* Task brief: Write out, without any change, the lines in the material below that run from the line with "CN2 pin 1: SIG10 -> GND" through the line with "R9: 27k (GND, VX) -> 27k (OUT, VX)", both included.

● ● ●

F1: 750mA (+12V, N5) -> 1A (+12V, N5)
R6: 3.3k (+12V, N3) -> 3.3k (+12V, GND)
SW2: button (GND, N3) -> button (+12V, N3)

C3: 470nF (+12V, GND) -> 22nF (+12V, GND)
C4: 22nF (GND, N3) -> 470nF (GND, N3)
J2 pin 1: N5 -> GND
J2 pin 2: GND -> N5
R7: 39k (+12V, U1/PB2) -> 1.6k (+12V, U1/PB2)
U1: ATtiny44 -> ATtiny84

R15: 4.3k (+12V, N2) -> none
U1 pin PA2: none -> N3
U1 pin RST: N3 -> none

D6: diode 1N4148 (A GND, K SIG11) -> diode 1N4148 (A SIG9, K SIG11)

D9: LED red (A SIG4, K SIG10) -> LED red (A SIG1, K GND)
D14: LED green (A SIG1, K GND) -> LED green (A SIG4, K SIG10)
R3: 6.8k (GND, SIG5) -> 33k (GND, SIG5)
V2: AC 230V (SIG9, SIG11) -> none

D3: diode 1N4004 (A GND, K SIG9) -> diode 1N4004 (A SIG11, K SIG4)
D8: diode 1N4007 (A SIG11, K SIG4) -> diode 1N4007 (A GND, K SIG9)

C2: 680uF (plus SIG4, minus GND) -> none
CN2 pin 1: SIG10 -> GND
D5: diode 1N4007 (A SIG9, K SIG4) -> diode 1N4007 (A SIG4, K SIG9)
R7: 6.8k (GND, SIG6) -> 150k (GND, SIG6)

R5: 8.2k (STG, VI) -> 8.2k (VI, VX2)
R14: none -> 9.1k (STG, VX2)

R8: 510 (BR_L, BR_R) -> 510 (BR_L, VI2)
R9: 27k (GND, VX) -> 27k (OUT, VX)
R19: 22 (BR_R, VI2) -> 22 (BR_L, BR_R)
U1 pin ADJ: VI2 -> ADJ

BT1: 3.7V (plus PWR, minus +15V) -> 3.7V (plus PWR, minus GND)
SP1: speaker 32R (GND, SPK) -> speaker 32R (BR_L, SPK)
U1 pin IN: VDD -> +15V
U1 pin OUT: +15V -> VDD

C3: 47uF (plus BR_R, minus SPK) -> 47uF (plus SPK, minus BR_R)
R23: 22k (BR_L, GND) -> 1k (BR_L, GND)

● ● ●

* Your response:
CN2 pin 1: SIG10 -> GND
D5: diode 1N4007 (A SIG9, K SIG4) -> diode 1N4007 (A SIG4, K SIG9)
R7: 6.8k (GND, SIG6) -> 150k (GND, SIG6)

R5: 8.2k (STG, VI) -> 8.2k (VI, VX2)
R14: none -> 9.1k (STG, VX2)

R8: 510 (BR_L, BR_R) -> 510 (BR_L, VI2)
R9: 27k (GND, VX) -> 27k (OUT, VX)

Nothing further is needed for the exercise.